→ About this exercise:
What lines in the records below mention "gris"? List them all.

Image change detection data

++++++++++

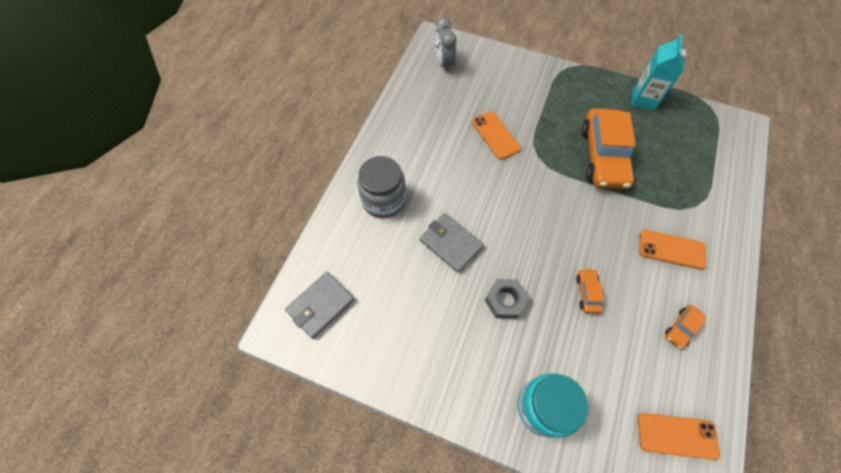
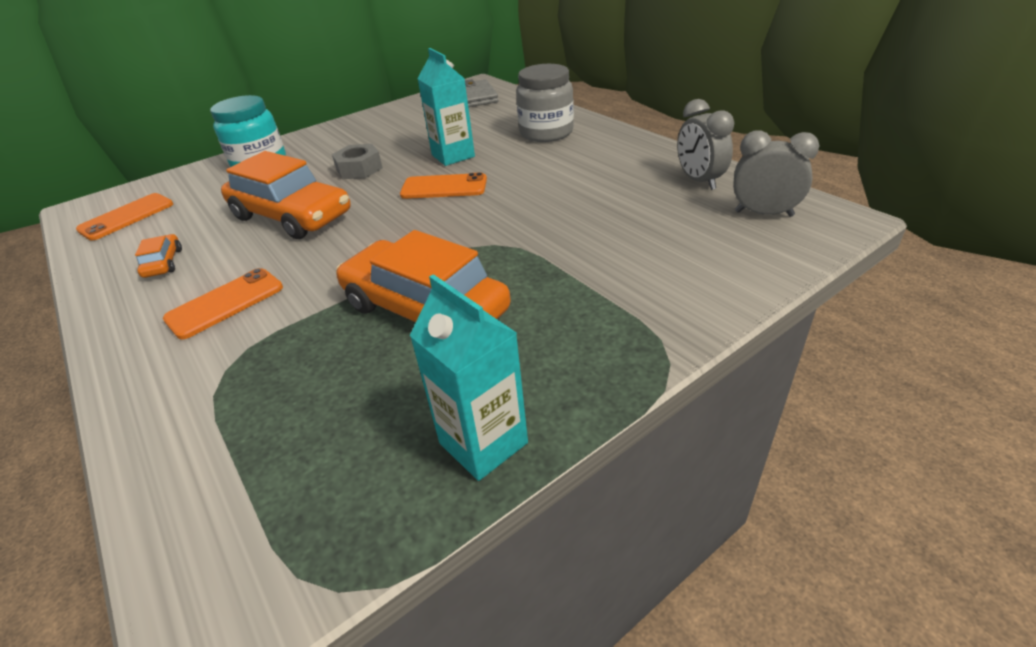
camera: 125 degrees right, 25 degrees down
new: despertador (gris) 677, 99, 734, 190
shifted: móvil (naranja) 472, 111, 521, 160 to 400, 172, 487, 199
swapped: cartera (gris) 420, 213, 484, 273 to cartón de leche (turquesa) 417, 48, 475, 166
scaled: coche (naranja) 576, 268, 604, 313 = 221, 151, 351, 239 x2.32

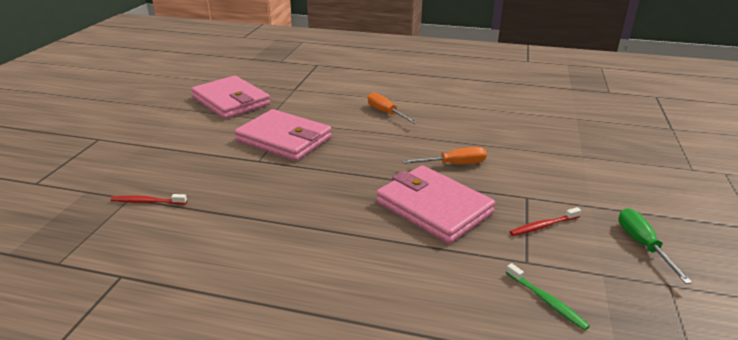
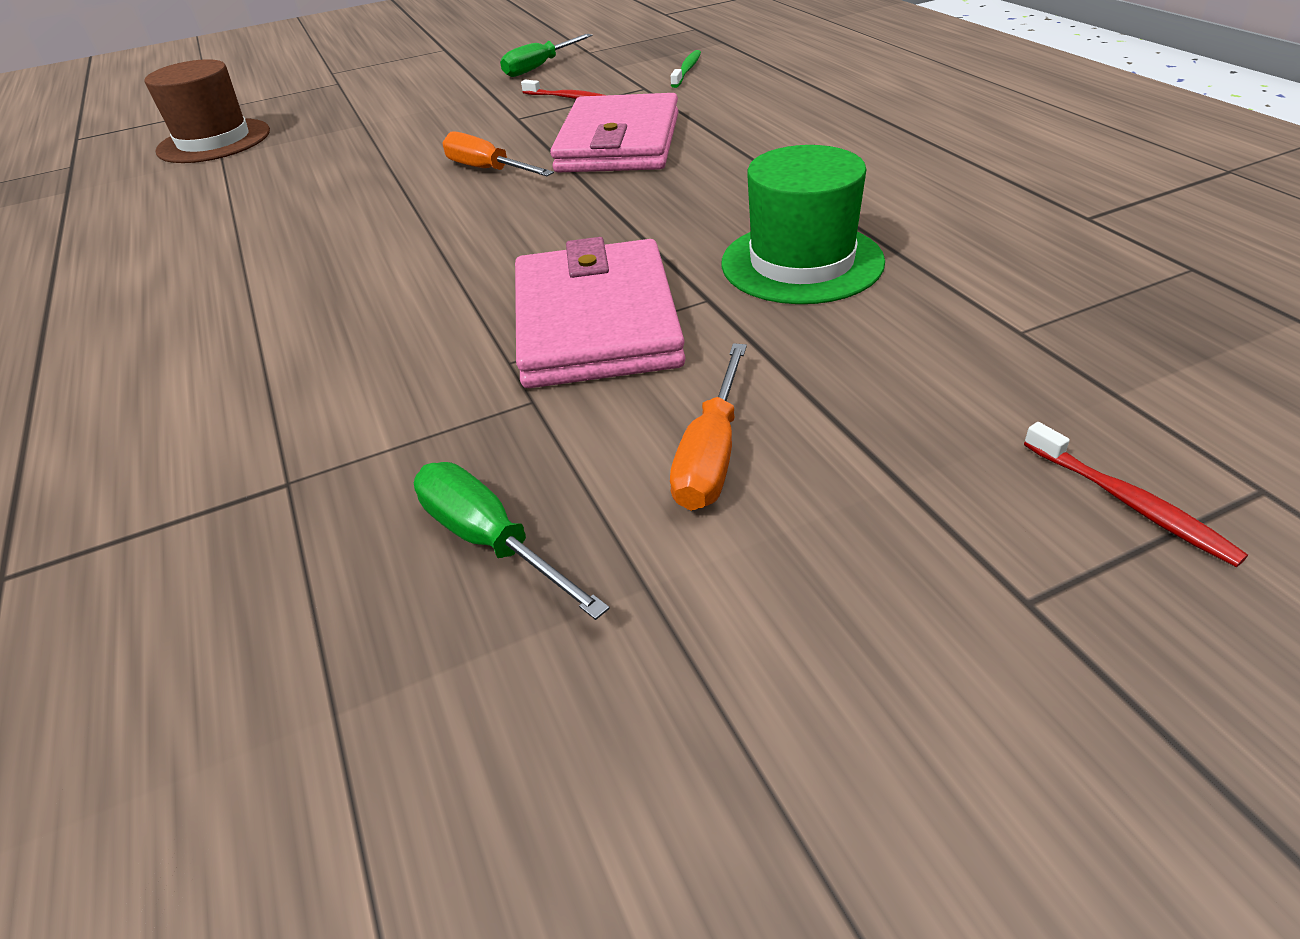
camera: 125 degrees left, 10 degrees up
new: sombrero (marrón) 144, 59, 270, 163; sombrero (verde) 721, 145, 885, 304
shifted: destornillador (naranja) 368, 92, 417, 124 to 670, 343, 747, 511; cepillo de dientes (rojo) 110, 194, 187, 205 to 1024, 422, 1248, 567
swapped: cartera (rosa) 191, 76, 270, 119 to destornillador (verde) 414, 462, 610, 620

++++++++++

→ Result for this exercise:
new: despertador (gris) 677, 99, 734, 190
swapped: cartera (gris) 420, 213, 484, 273 to cartón de leche (turquesa) 417, 48, 475, 166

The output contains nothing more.